> Source records:
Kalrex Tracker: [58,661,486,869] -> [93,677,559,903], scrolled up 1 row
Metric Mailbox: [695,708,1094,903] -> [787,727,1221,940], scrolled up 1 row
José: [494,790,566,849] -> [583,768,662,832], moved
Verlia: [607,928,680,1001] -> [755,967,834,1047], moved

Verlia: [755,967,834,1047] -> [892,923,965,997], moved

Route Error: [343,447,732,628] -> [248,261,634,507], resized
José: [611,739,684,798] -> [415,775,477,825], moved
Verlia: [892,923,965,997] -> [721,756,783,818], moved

--

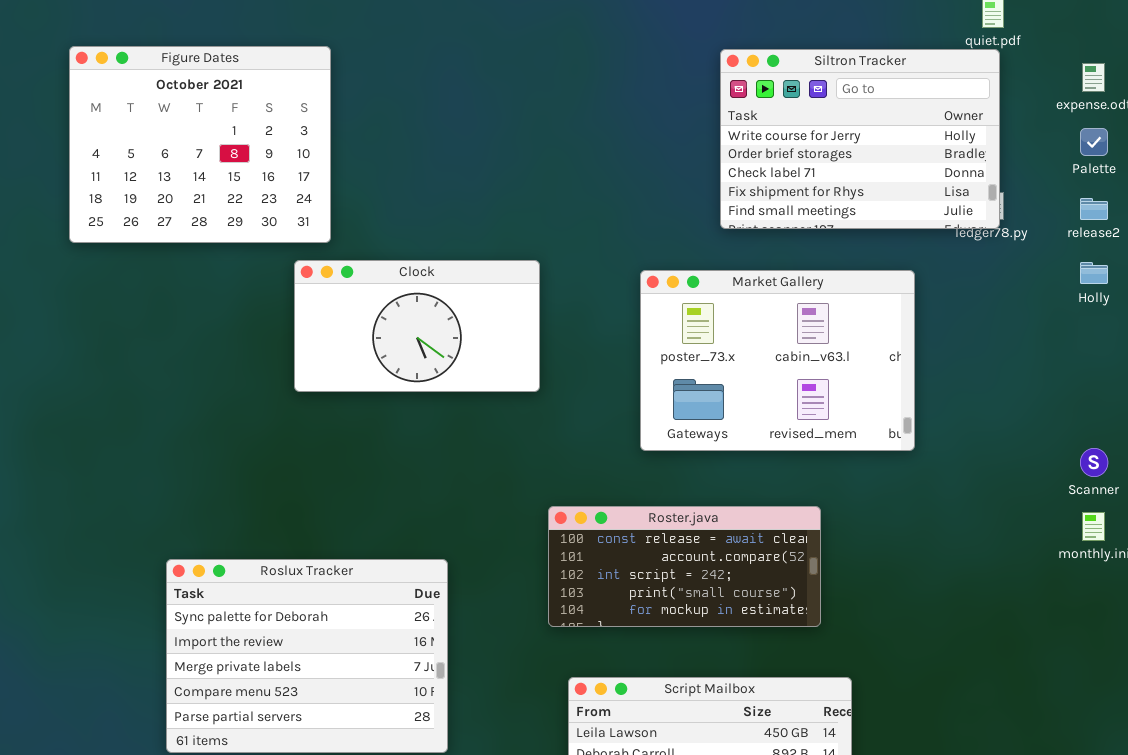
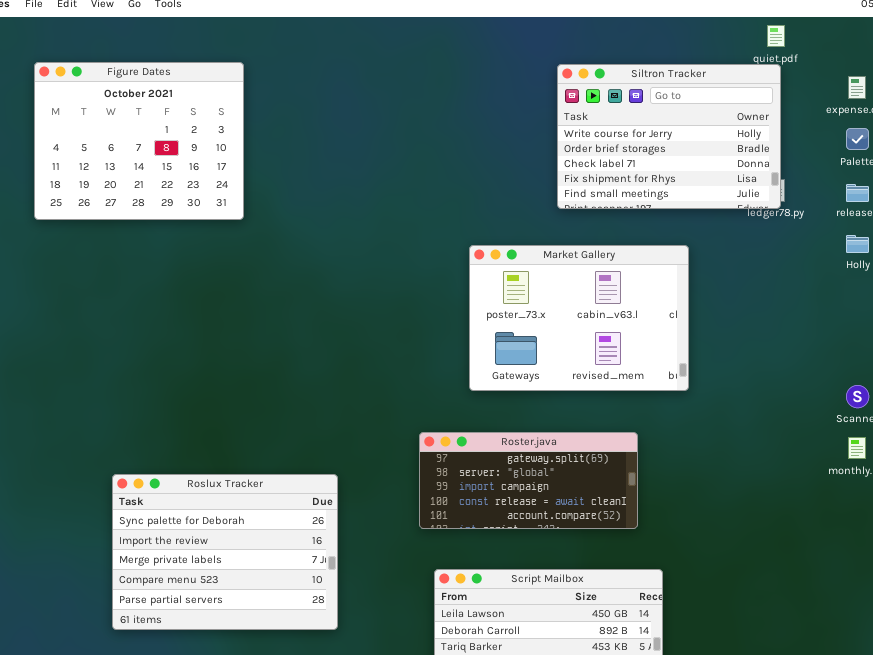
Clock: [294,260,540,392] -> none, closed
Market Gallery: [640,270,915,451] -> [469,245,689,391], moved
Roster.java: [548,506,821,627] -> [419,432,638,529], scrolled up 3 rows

> Work request:
Within the material above, transcribe exactly the lines that run from the line holding "Verlia: [607,928,680,1001] ->" through the line holding "Verlia: [892,923,965,997] ->".

> Task result:
Verlia: [607,928,680,1001] -> [755,967,834,1047], moved

Verlia: [755,967,834,1047] -> [892,923,965,997], moved

Route Error: [343,447,732,628] -> [248,261,634,507], resized
José: [611,739,684,798] -> [415,775,477,825], moved
Verlia: [892,923,965,997] -> [721,756,783,818], moved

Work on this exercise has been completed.